BEGIN Available data

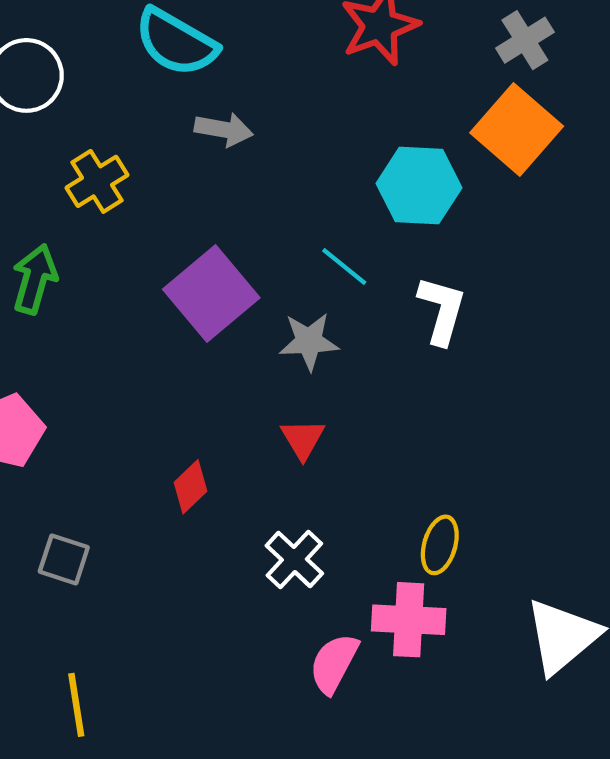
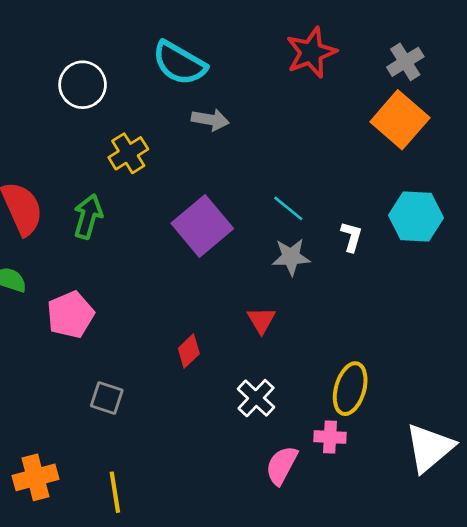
cyan hexagon: (419, 186) -> (416, 217), moved
white L-shape: (442, 310) -> (351, 237), size x0.7
gray star: (309, 341) -> (291, 257), moved
yellow ellipse: (440, 545) -> (350, 389), size x1.4
pink cross: (409, 620) -> (330, 437), size x0.7

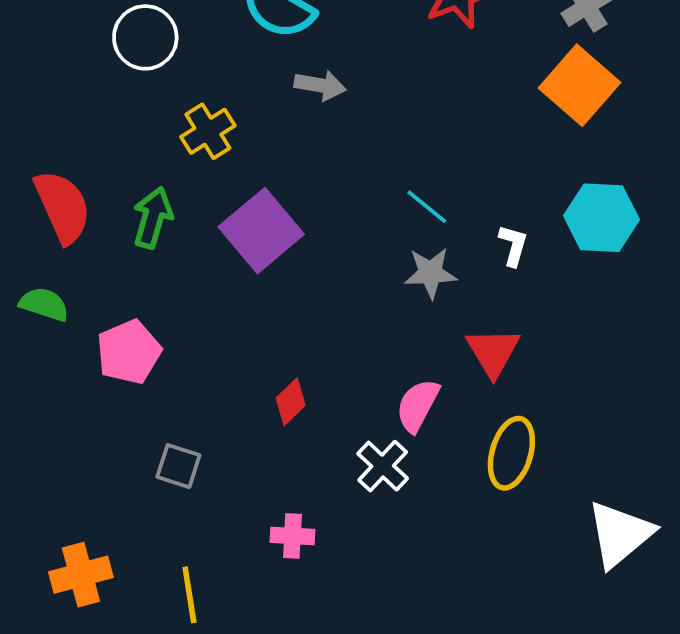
purple square: (202, 226) -> (261, 231), moved
red triangle: (261, 320) -> (493, 352), moved, size x1.4
pink cross: (330, 437) -> (292, 536), moved
pink semicircle: (282, 465) -> (418, 405), moved

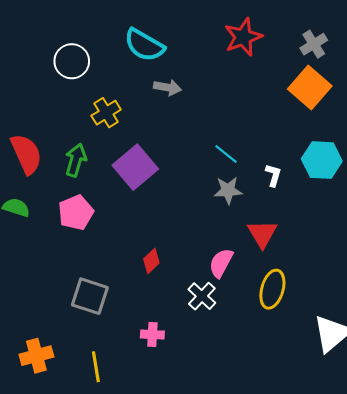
pink pentagon: (129, 352) -> (76, 213), moved
gray square: (178, 466) -> (90, 296), size x1.5

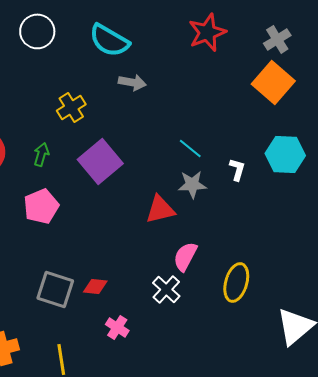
white circle: (72, 61) -> (37, 31), moved
green arrow: (76, 160) -> (41, 154), size x0.7
red triangle: (262, 234) -> (160, 209), moved, turned 48
red diamond: (151, 261) -> (95, 286), moved, turned 50
pink cross: (152, 335) -> (117, 327), turned 30

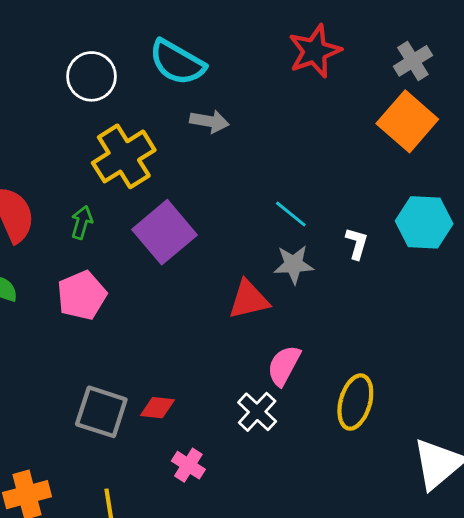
white circle: (37, 31) -> (92, 76), moved
yellow cross: (71, 107) -> (124, 156), size x1.5

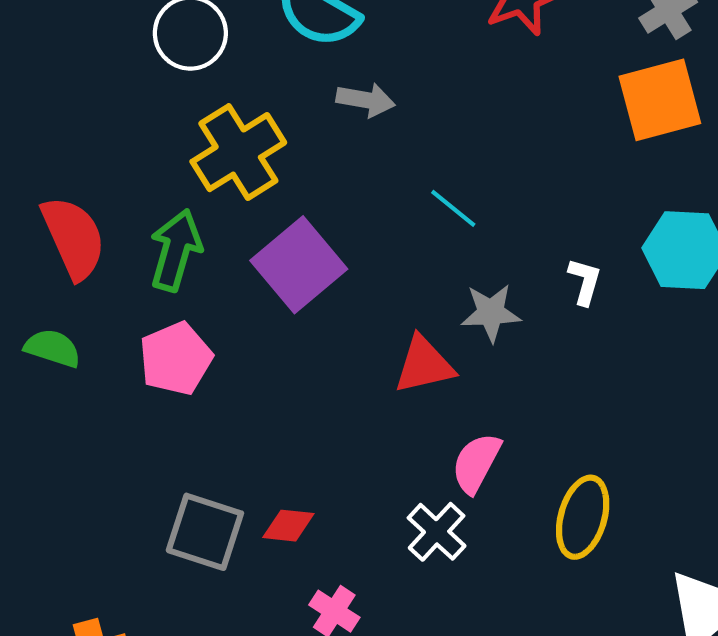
orange square: (407, 121) -> (660, 100), turned 34
cyan line: (291, 214) -> (453, 208), moved
green arrow: (82, 222) -> (176, 250), size x1.6

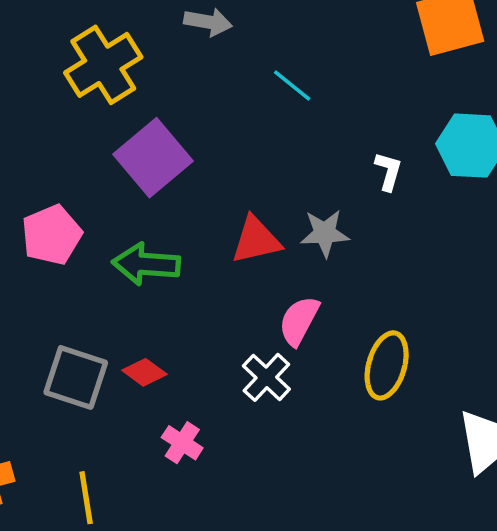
cyan line: (453, 208) -> (292, 85), moved
green arrow: (176, 250) -> (146, 264), moved, turned -102
gray star: (491, 313) -> (325, 233), moved
red diamond: (288, 526) -> (144, 372), turned 30

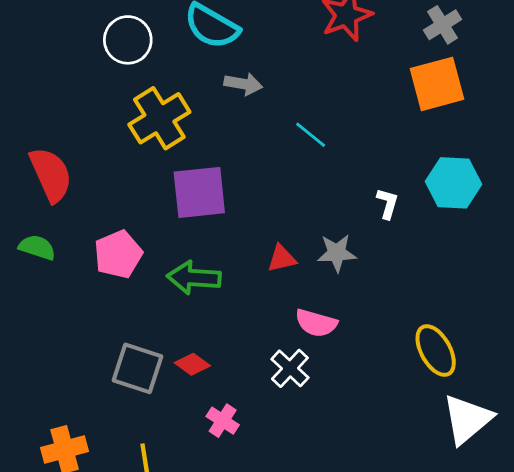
purple square: (153, 158) -> (199, 192), turned 34
red triangle: (256, 240) -> (282, 258), size x0.7
pink semicircle: (299, 321) -> (316, 323), turned -102
yellow ellipse: (387, 365) -> (436, 351), moved, turned -45

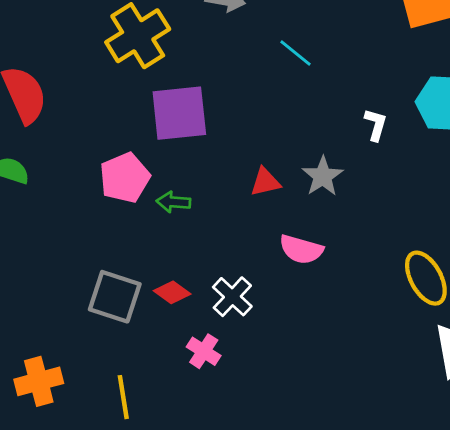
gray star: (337, 253) -> (323, 176), turned -30
pink pentagon: (118, 254) -> (125, 178), moved
green arrow: (194, 278) -> (174, 202), size x0.6
white cross: (290, 368) -> (232, 297), moved

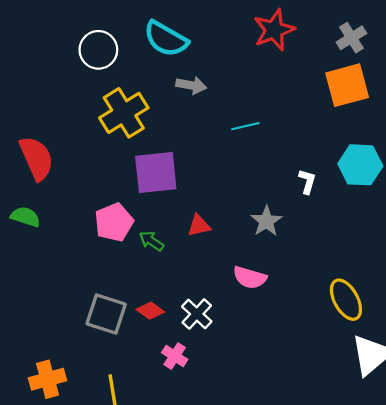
cyan line: (295, 53) -> (245, 126), turned -52
red triangle: (265, 182) -> (199, 226), moved
green arrow: (174, 202) -> (151, 241), turned 30

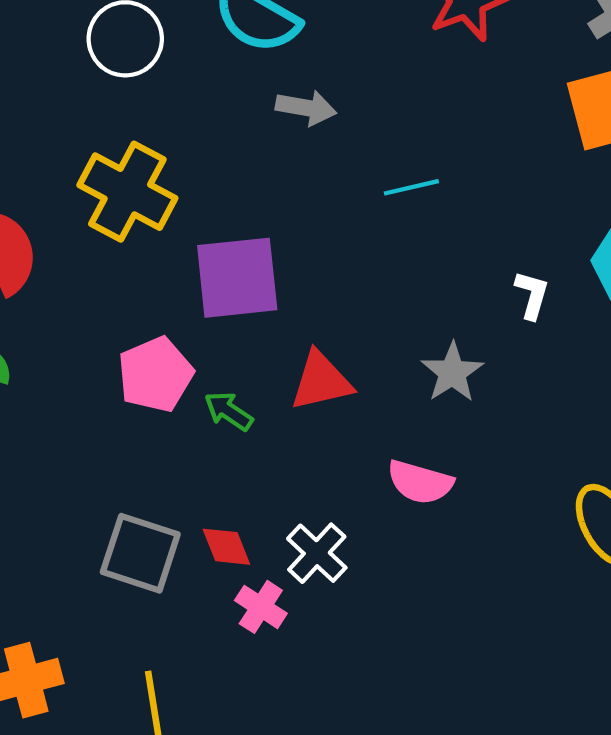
yellow cross: (124, 113) -> (127, 192), moved, turned -30
red triangle: (199, 226) -> (321, 381), size x1.4
red diamond: (150, 311) -> (226, 547), turned 32
pink cross: (175, 356) -> (261, 607), moved

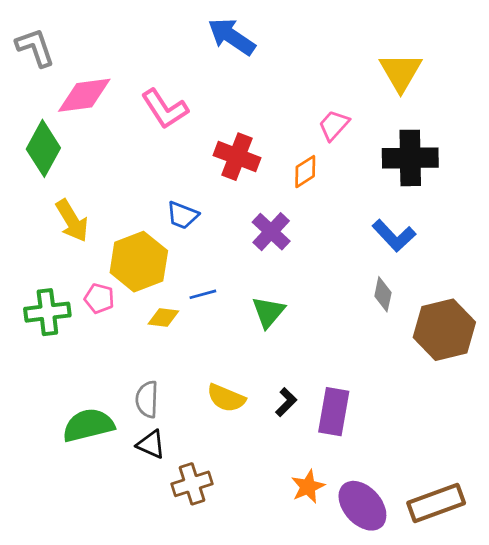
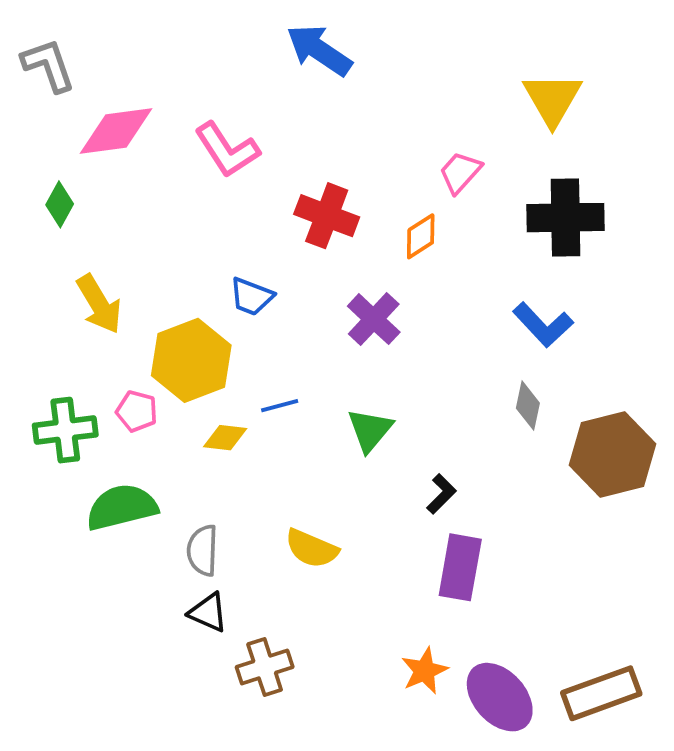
green diamond: (43, 148) -> (60, 204), size x0.6
black L-shape: (286, 402) -> (441, 494), moved
green semicircle: (88, 425) -> (122, 507), moved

END Available data

Work item:
Apart from the images, every line above needs to be printed again exactly.

Written reply:
cyan hexagon: (419, 186) -> (416, 217), moved
white L-shape: (442, 310) -> (351, 237), size x0.7
gray star: (309, 341) -> (291, 257), moved
yellow ellipse: (440, 545) -> (350, 389), size x1.4
pink cross: (409, 620) -> (330, 437), size x0.7

purple square: (202, 226) -> (261, 231), moved
red triangle: (261, 320) -> (493, 352), moved, size x1.4
pink cross: (330, 437) -> (292, 536), moved
pink semicircle: (282, 465) -> (418, 405), moved

pink pentagon: (129, 352) -> (76, 213), moved
gray square: (178, 466) -> (90, 296), size x1.5

white circle: (72, 61) -> (37, 31), moved
green arrow: (76, 160) -> (41, 154), size x0.7
red triangle: (262, 234) -> (160, 209), moved, turned 48
red diamond: (151, 261) -> (95, 286), moved, turned 50
pink cross: (152, 335) -> (117, 327), turned 30

white circle: (37, 31) -> (92, 76), moved
yellow cross: (71, 107) -> (124, 156), size x1.5

orange square: (407, 121) -> (660, 100), turned 34
cyan line: (291, 214) -> (453, 208), moved
green arrow: (82, 222) -> (176, 250), size x1.6

cyan line: (453, 208) -> (292, 85), moved
green arrow: (176, 250) -> (146, 264), moved, turned -102
gray star: (491, 313) -> (325, 233), moved
red diamond: (288, 526) -> (144, 372), turned 30

purple square: (153, 158) -> (199, 192), turned 34
red triangle: (256, 240) -> (282, 258), size x0.7
pink semicircle: (299, 321) -> (316, 323), turned -102
yellow ellipse: (387, 365) -> (436, 351), moved, turned -45

gray star: (337, 253) -> (323, 176), turned -30
pink pentagon: (118, 254) -> (125, 178), moved
green arrow: (194, 278) -> (174, 202), size x0.6
white cross: (290, 368) -> (232, 297), moved

cyan line: (295, 53) -> (245, 126), turned -52
red triangle: (265, 182) -> (199, 226), moved
green arrow: (174, 202) -> (151, 241), turned 30

yellow cross: (124, 113) -> (127, 192), moved, turned -30
red triangle: (199, 226) -> (321, 381), size x1.4
red diamond: (150, 311) -> (226, 547), turned 32
pink cross: (175, 356) -> (261, 607), moved

green diamond: (43, 148) -> (60, 204), size x0.6
black L-shape: (286, 402) -> (441, 494), moved
green semicircle: (88, 425) -> (122, 507), moved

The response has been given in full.